__Supplied records__
===
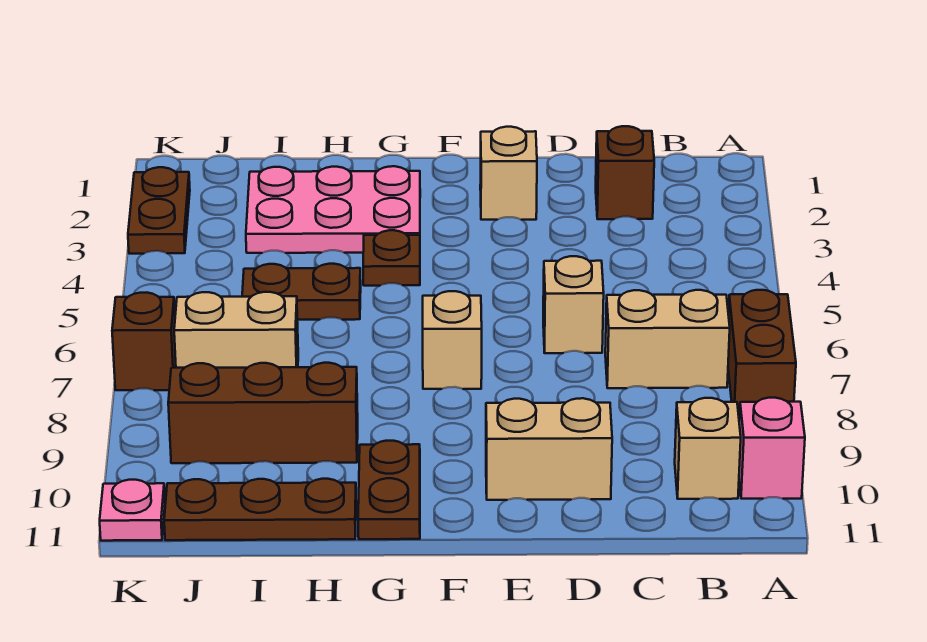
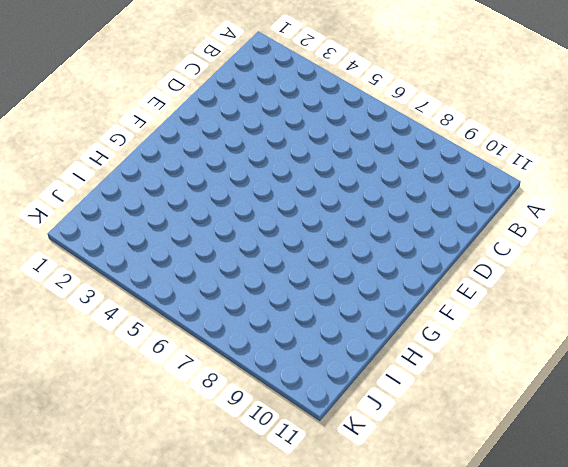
none -> brown brick A7:A8 level 1
none -> pink brick A10 level 1
none -> tan brick B7:C7 level 1

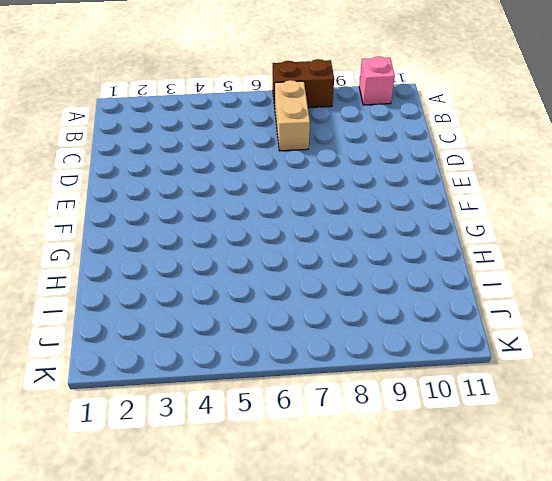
none -> tan brick B10 level 1
none -> brown brick C2 level 1
none -> tan brick D6 level 1

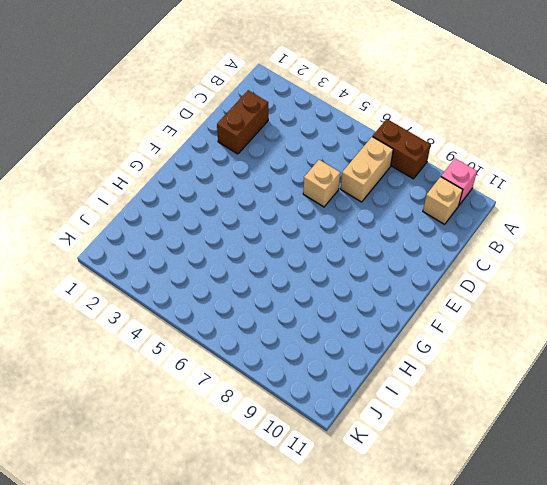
brown brick C2:D2 level 1 -> brown brick C2 level 1
none -> tan brick D10:E10 level 1
none -> tan brick E2 level 1
none -> tan brick F7 level 1

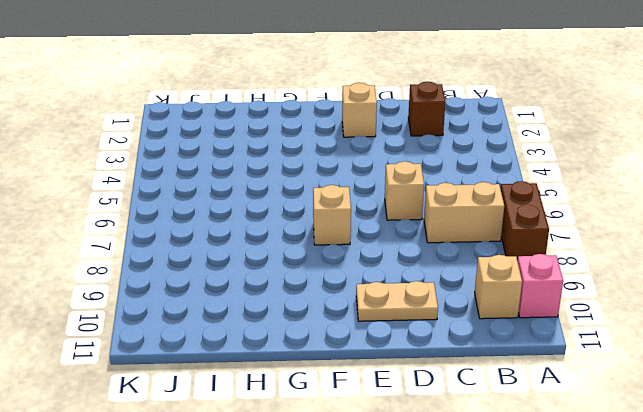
tan plate D10:E10 level 1 -> tan brick D10:E10 level 1
none -> pink plate G2:I3 level 1
none -> brown plate G4 level 1
none -> brown plate G10:G11 level 1

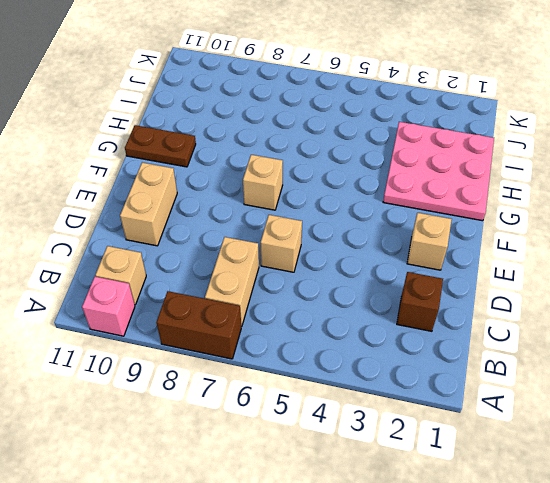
pink plate G1:I3 level 1 -> pink plate G2:I3 level 1
none -> brown plate G4 level 1
none -> brown plate H5:I5 level 1
none -> brown brick H9:J9 level 1

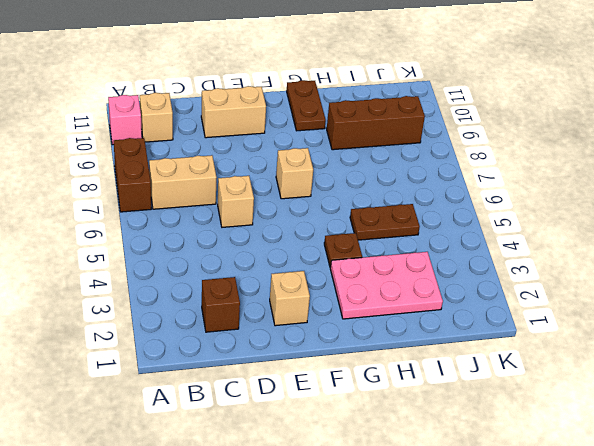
none -> brown plate H11:J11 level 1
none -> tan brick I7:J7 level 1
none -> brown plate K2:K3 level 1

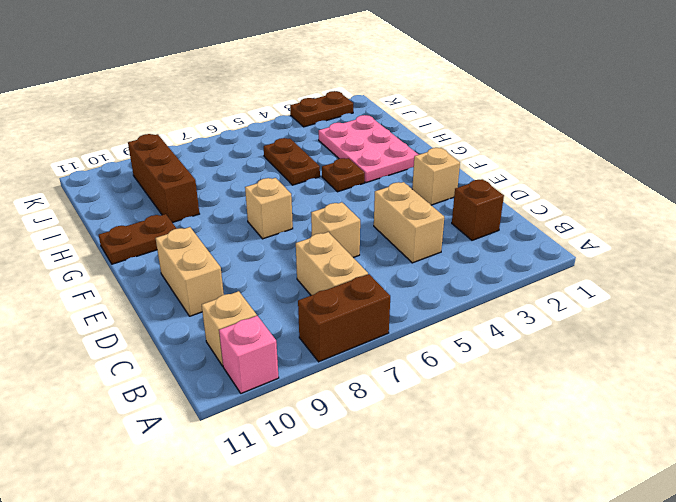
tan brick C4:D4 level 1 -> tan brick I7:J7 level 1
none -> brown plate H11:J11 level 1
none -> brown brick K7 level 1
none -> pink plate K11 level 1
===
__What you are asked to do__
Print the part of the listing above that opens with the line containing "pink plate G1:I3" and closes with the line containing "none -> brown brick K7 level 1". Copy it exactly, both ends included, and omit the pictures.

__Answer below__
pink plate G1:I3 level 1 -> pink plate G2:I3 level 1
none -> brown plate G4 level 1
none -> brown plate H5:I5 level 1
none -> brown brick H9:J9 level 1

none -> brown plate H11:J11 level 1
none -> tan brick I7:J7 level 1
none -> brown plate K2:K3 level 1

tan brick C4:D4 level 1 -> tan brick I7:J7 level 1
none -> brown plate H11:J11 level 1
none -> brown brick K7 level 1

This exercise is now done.